Although the listing contains pictures, reproduce only its text, exactly as written.

==== Records ====

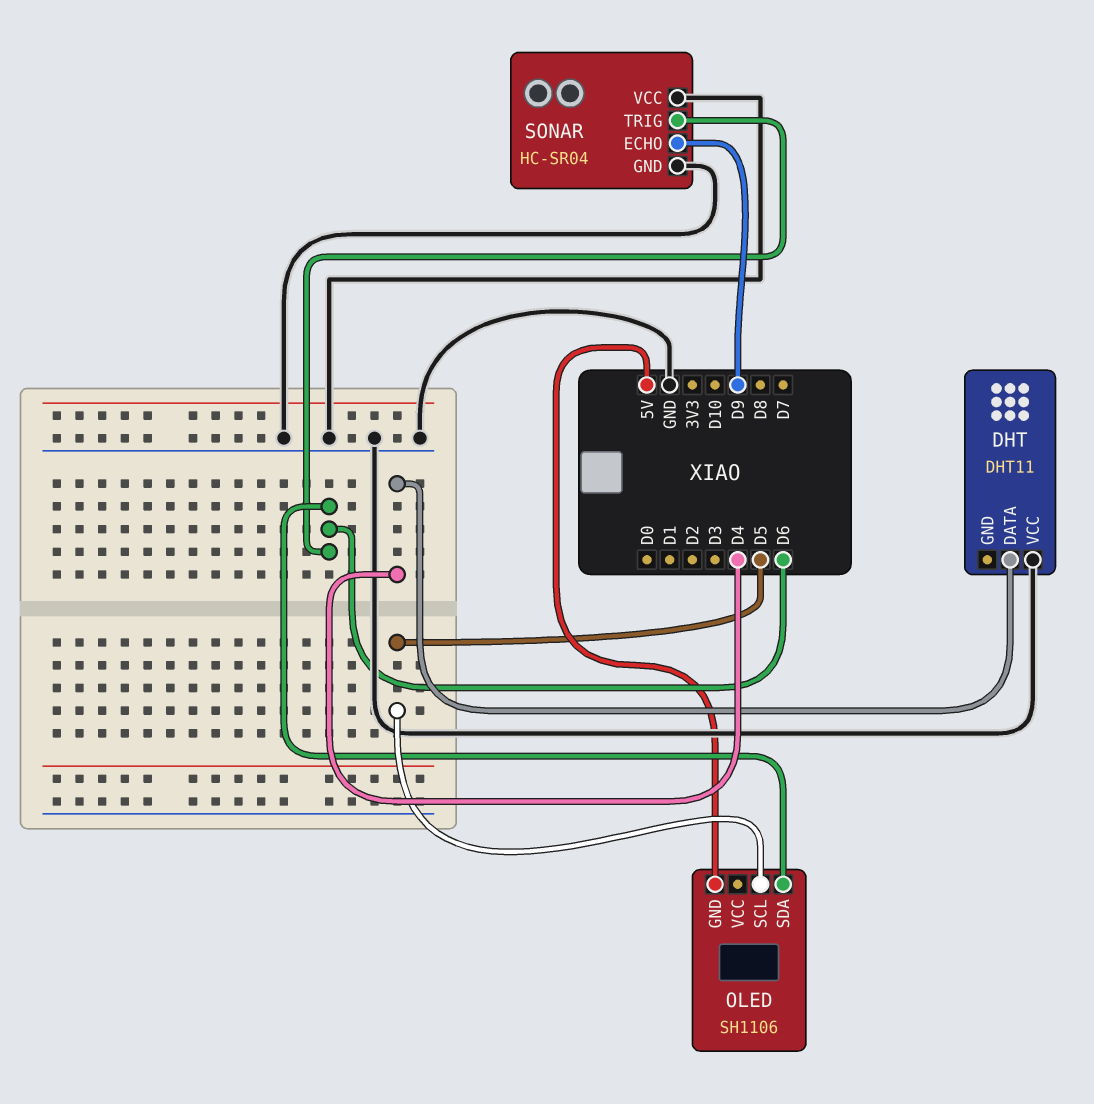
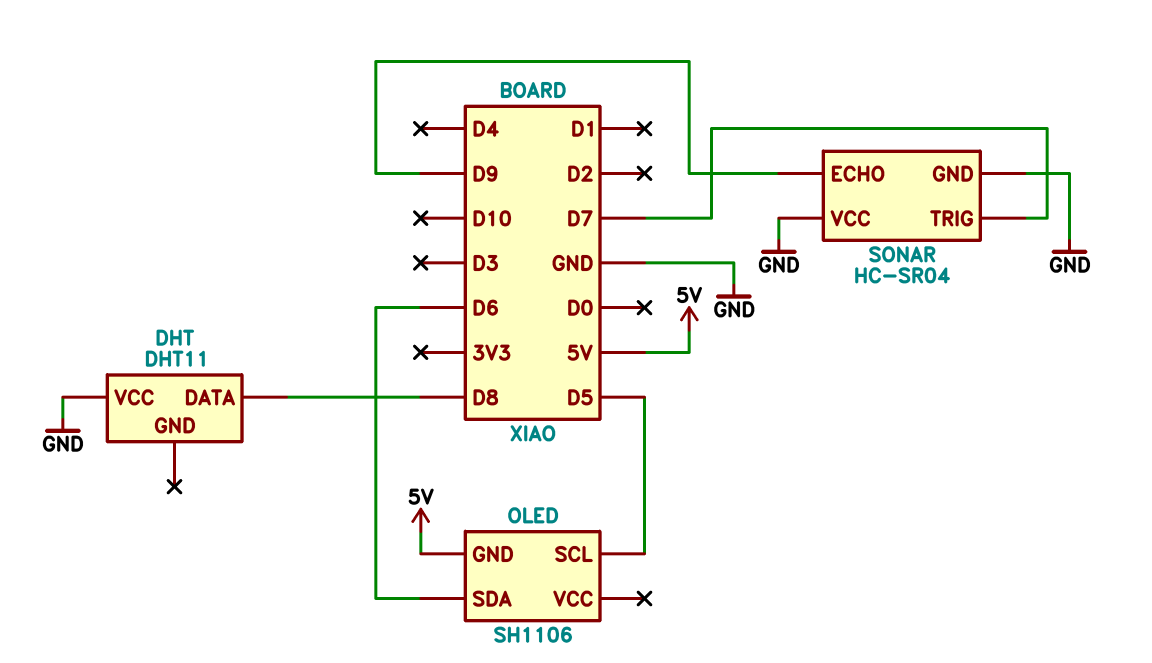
DHT pin DATA: D4 -> D8
SONAR pin TRIG: D6 -> D7

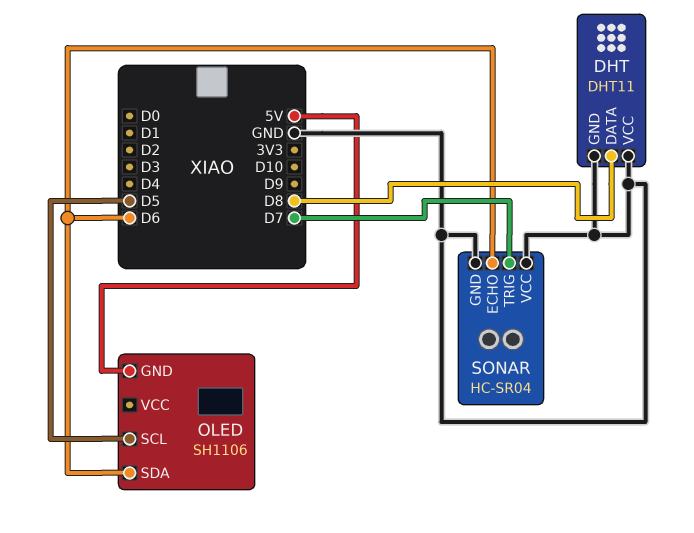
DHT pin GND: none -> GND
SONAR pin ECHO: D9 -> D6

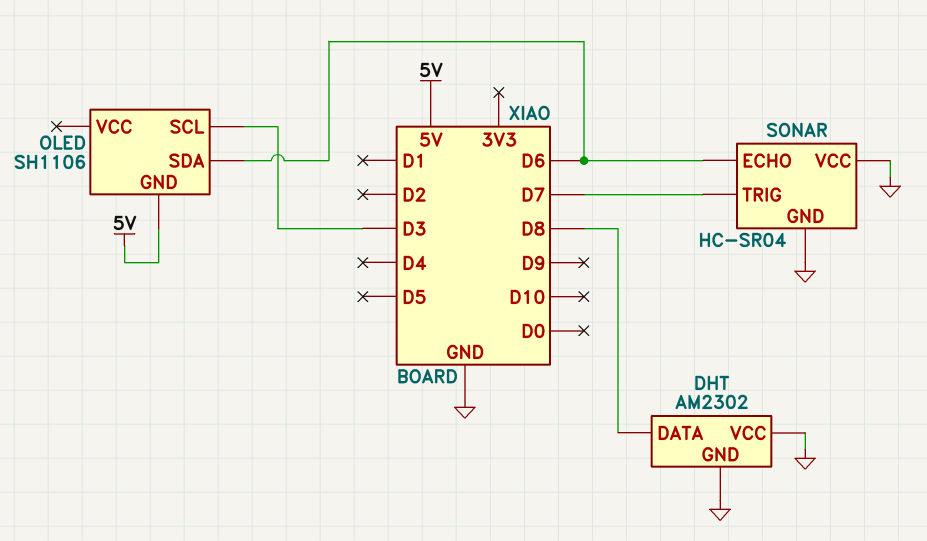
DHT: DHT11 -> AM2302
OLED pin SCL: D5 -> D3

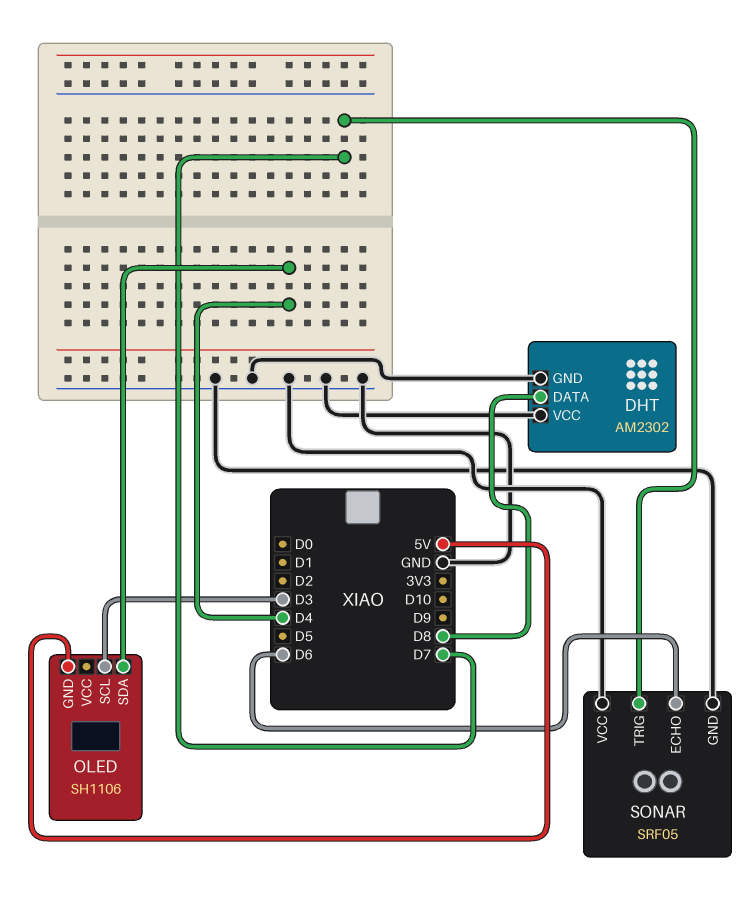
OLED pin SDA: D6 -> D4
SONAR: HC-SR04 -> SRF05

====

## Response to the task
DHT pin DATA: D4 -> D8
SONAR pin TRIG: D6 -> D7

DHT pin GND: none -> GND
SONAR pin ECHO: D9 -> D6

DHT: DHT11 -> AM2302
OLED pin SCL: D5 -> D3

OLED pin SDA: D6 -> D4
SONAR: HC-SR04 -> SRF05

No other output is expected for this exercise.